▸ **Data extract**
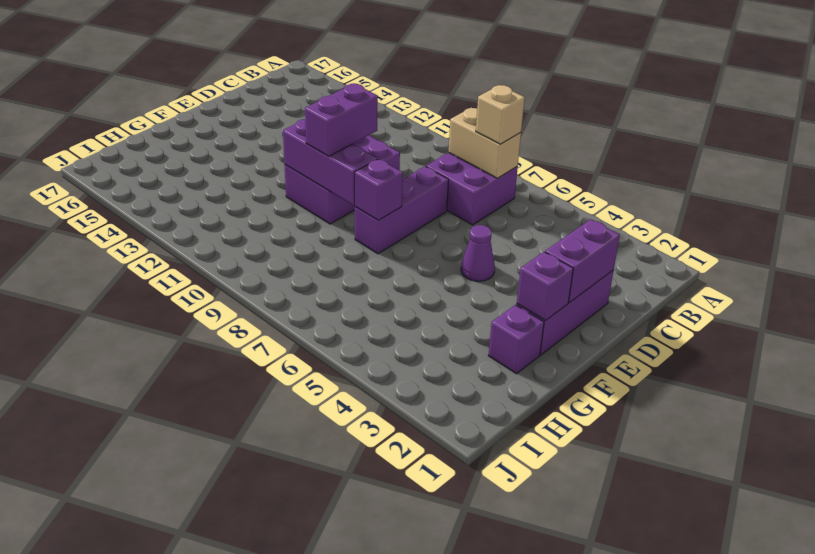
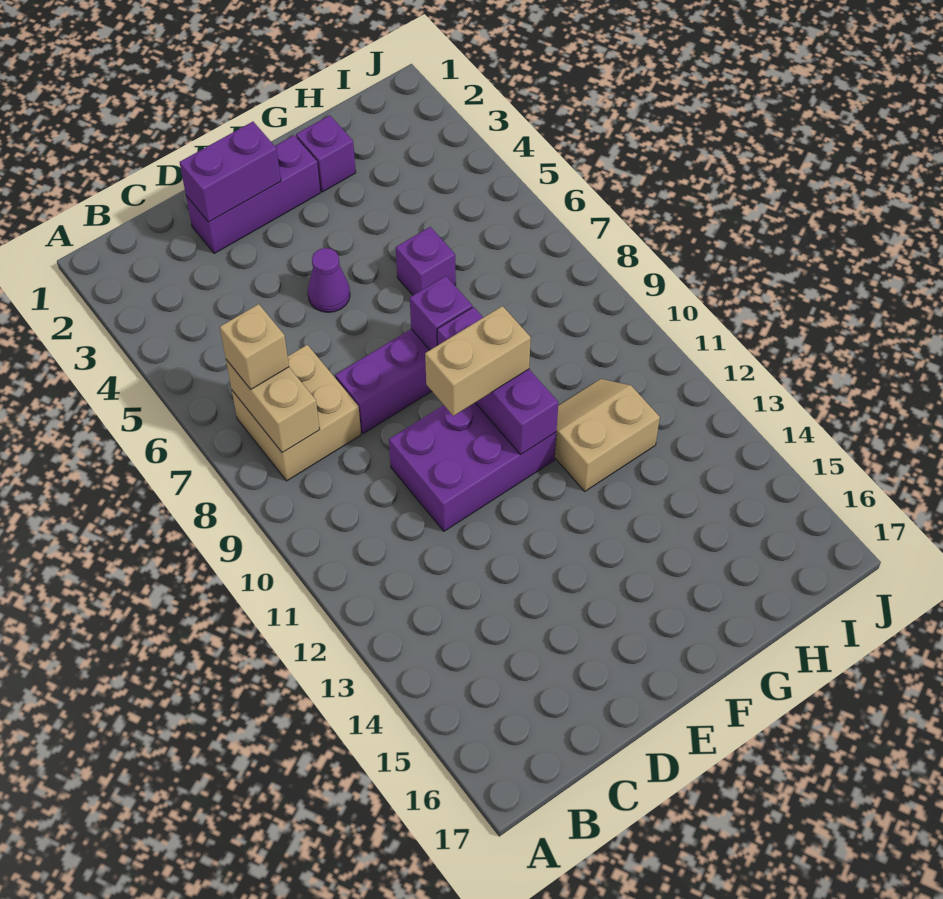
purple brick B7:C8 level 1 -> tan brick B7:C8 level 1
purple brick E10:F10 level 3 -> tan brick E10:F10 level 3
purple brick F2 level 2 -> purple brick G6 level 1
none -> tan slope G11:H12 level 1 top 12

▸ **Problem requirements**
A word-for-word transcription of the listing is needed, minus its images.

▸ **Result below**
purple brick B7:C8 level 1 -> tan brick B7:C8 level 1
purple brick E10:F10 level 3 -> tan brick E10:F10 level 3
purple brick F2 level 2 -> purple brick G6 level 1
none -> tan slope G11:H12 level 1 top 12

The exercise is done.